**Task statement**
Each record that follows must be reproduced exactly.

**Record extracts**
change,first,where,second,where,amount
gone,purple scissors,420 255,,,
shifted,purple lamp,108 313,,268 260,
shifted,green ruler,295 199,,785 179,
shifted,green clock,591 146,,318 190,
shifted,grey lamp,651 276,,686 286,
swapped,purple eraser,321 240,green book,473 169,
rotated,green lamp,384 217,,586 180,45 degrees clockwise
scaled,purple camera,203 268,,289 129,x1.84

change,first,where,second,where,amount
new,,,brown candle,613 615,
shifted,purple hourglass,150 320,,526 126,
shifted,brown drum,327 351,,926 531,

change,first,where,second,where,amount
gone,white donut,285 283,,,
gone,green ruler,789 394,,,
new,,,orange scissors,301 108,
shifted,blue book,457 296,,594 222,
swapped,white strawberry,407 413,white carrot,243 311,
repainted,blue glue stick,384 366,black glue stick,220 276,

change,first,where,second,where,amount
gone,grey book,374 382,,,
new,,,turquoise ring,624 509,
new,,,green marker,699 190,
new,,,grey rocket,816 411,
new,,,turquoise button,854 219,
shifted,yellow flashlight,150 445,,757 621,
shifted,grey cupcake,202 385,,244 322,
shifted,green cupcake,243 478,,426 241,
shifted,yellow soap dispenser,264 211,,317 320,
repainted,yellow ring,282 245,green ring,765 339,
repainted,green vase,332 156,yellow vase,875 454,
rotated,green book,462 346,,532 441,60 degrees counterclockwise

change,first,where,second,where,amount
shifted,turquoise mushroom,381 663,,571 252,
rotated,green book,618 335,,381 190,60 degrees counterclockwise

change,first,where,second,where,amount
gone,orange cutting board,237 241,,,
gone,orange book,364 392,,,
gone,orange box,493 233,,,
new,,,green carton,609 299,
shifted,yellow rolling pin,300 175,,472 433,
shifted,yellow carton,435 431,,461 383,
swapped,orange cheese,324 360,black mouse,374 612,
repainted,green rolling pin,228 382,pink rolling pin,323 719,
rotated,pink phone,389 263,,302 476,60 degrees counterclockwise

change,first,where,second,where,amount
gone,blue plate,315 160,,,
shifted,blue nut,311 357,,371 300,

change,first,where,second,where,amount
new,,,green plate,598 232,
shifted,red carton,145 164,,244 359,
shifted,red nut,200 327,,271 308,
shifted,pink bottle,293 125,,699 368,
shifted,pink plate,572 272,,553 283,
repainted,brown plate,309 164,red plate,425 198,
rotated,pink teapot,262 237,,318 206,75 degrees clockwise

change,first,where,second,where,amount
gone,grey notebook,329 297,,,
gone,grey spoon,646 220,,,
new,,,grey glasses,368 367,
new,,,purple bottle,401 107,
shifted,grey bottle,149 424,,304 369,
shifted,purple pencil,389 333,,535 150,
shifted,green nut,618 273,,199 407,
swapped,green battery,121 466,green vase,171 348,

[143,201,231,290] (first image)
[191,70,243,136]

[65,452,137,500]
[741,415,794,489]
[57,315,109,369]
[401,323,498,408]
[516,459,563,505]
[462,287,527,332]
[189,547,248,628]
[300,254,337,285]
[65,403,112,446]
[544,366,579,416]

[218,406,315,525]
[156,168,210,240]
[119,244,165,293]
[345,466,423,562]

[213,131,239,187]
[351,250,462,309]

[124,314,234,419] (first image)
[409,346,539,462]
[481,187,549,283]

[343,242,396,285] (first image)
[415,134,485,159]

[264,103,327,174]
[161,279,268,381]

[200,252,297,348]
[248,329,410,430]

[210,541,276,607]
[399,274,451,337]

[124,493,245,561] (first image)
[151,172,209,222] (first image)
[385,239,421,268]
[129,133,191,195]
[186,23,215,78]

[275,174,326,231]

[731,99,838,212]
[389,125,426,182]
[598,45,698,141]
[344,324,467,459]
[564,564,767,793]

**Written answer**
change,first,where,second,where,amount
gone,purple scissors,420 255,,,
shifted,purple lamp,108 313,,268 260,
shifted,green ruler,295 199,,785 179,
shifted,green clock,591 146,,318 190,
shifted,grey lamp,651 276,,686 286,
swapped,purple eraser,321 240,green book,473 169,
rotated,green lamp,384 217,,586 180,45 degrees clockwise
scaled,purple camera,203 268,,289 129,x1.84

change,first,where,second,where,amount
new,,,brown candle,613 615,
shifted,purple hourglass,150 320,,526 126,
shifted,brown drum,327 351,,926 531,

change,first,where,second,where,amount
gone,white donut,285 283,,,
gone,green ruler,789 394,,,
new,,,orange scissors,301 108,
shifted,blue book,457 296,,594 222,
swapped,white strawberry,407 413,white carrot,243 311,
repainted,blue glue stick,384 366,black glue stick,220 276,

change,first,where,second,where,amount
gone,grey book,374 382,,,
new,,,turquoise ring,624 509,
new,,,green marker,699 190,
new,,,grey rocket,816 411,
new,,,turquoise button,854 219,
shifted,yellow flashlight,150 445,,757 621,
shifted,grey cupcake,202 385,,244 322,
shifted,green cupcake,243 478,,426 241,
shifted,yellow soap dispenser,264 211,,317 320,
repainted,yellow ring,282 245,green ring,765 339,
repainted,green vase,332 156,yellow vase,875 454,
rotated,green book,462 346,,532 441,60 degrees counterclockwise

change,first,where,second,where,amount
shifted,turquoise mushroom,381 663,,571 252,
rotated,green book,618 335,,381 190,60 degrees counterclockwise

change,first,where,second,where,amount
gone,orange cutting board,237 241,,,
gone,orange book,364 392,,,
gone,orange box,493 233,,,
new,,,green carton,609 299,
shifted,yellow rolling pin,300 175,,472 433,
shifted,yellow carton,435 431,,461 383,
swapped,orange cheese,324 360,black mouse,374 612,
repainted,green rolling pin,228 382,pink rolling pin,323 719,
rotated,pink phone,389 263,,302 476,60 degrees counterclockwise

change,first,where,second,where,amount
gone,blue plate,315 160,,,
shifted,blue nut,311 357,,371 300,

change,first,where,second,where,amount
new,,,green plate,598 232,
shifted,red carton,145 164,,244 359,
shifted,red nut,200 327,,271 308,
shifted,pink bottle,293 125,,699 368,
shifted,pink plate,572 272,,553 283,
repainted,brown plate,309 164,red plate,425 198,
rotated,pink teapot,262 237,,318 206,75 degrees clockwise

change,first,where,second,where,amount
gone,grey notebook,329 297,,,
gone,grey spoon,646 220,,,
new,,,grey glasses,368 367,
new,,,purple bottle,401 107,
shifted,grey bottle,149 424,,304 369,
shifted,purple pencil,389 333,,535 150,
shifted,green nut,618 273,,199 407,
swapped,green battery,121 466,green vase,171 348,

[143,201,231,290] (first image)
[191,70,243,136]

[65,452,137,500]
[741,415,794,489]
[57,315,109,369]
[401,323,498,408]
[516,459,563,505]
[462,287,527,332]
[189,547,248,628]
[300,254,337,285]
[65,403,112,446]
[544,366,579,416]

[218,406,315,525]
[156,168,210,240]
[119,244,165,293]
[345,466,423,562]

[213,131,239,187]
[351,250,462,309]

[124,314,234,419] (first image)
[409,346,539,462]
[481,187,549,283]

[343,242,396,285] (first image)
[415,134,485,159]

[264,103,327,174]
[161,279,268,381]

[200,252,297,348]
[248,329,410,430]

[210,541,276,607]
[399,274,451,337]

[124,493,245,561] (first image)
[151,172,209,222] (first image)
[385,239,421,268]
[129,133,191,195]
[186,23,215,78]

[275,174,326,231]

[731,99,838,212]
[389,125,426,182]
[598,45,698,141]
[344,324,467,459]
[564,564,767,793]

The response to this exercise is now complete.